**Work item**
Set down the data again exactly. Pictures are not part of the copy.

[Object change descriptions]
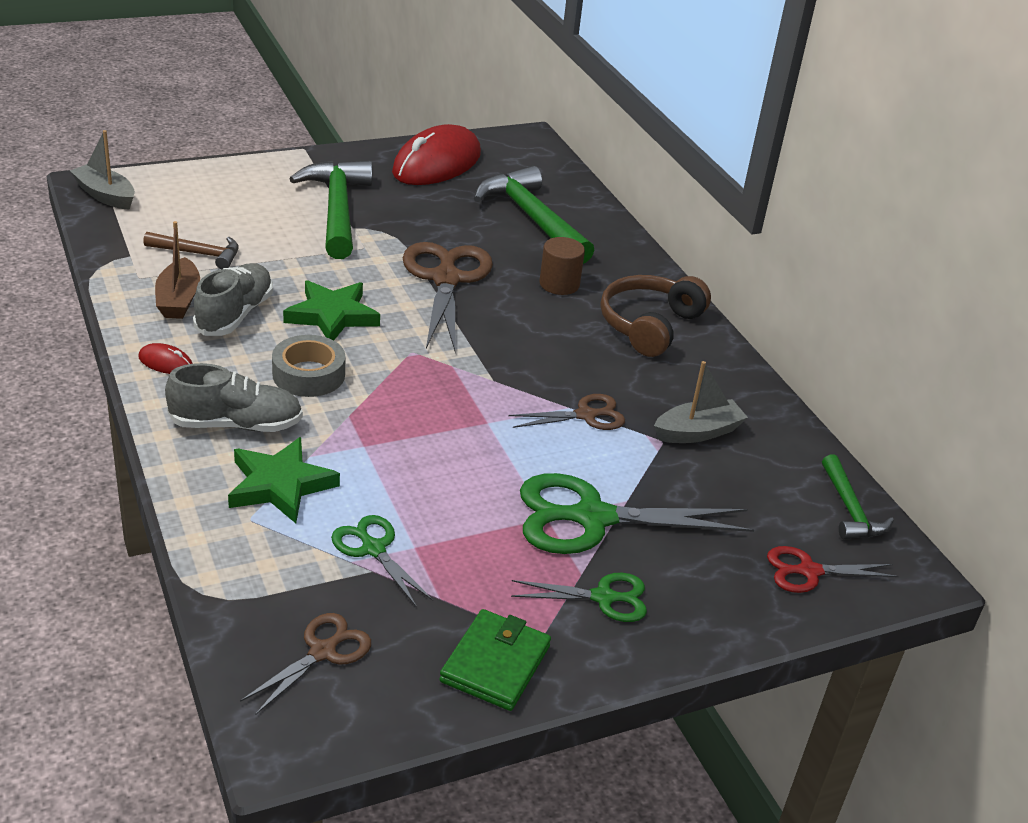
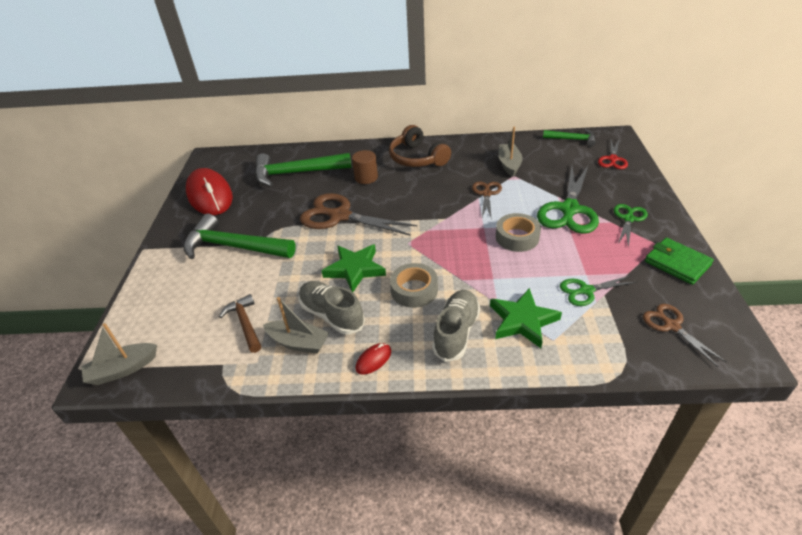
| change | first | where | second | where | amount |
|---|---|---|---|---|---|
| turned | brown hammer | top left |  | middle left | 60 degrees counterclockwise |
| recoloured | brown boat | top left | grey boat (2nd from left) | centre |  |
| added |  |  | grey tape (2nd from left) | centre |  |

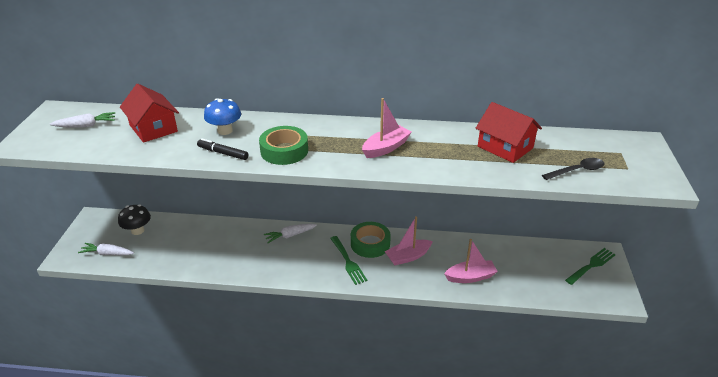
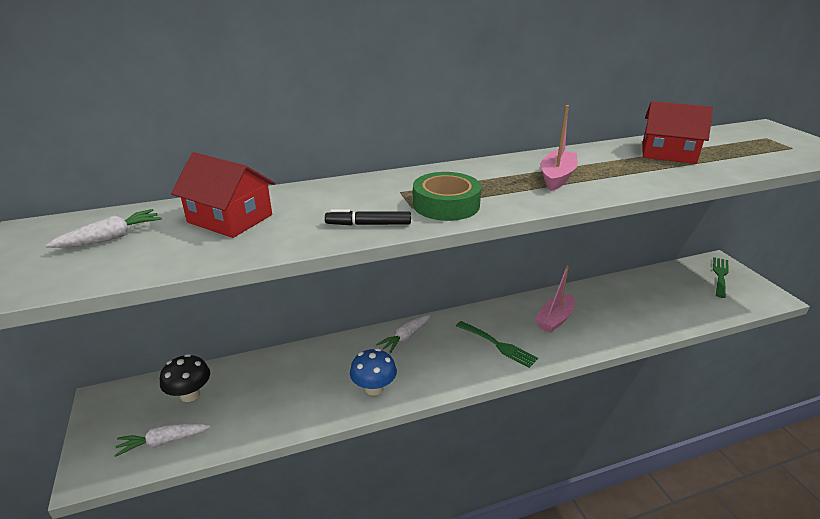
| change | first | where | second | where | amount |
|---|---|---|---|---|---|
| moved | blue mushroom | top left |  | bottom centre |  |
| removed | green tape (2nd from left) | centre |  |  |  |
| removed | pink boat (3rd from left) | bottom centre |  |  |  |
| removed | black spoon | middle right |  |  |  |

**Solution**
| change | first | where | second | where | amount |
|---|---|---|---|---|---|
| turned | brown hammer | top left |  | middle left | 60 degrees counterclockwise |
| recoloured | brown boat | top left | grey boat (2nd from left) | centre |  |
| added |  |  | grey tape (2nd from left) | centre |  |

| change | first | where | second | where | amount |
|---|---|---|---|---|---|
| moved | blue mushroom | top left |  | bottom centre |  |
| removed | green tape (2nd from left) | centre |  |  |  |
| removed | pink boat (3rd from left) | bottom centre |  |  |  |
| removed | black spoon | middle right |  |  |  |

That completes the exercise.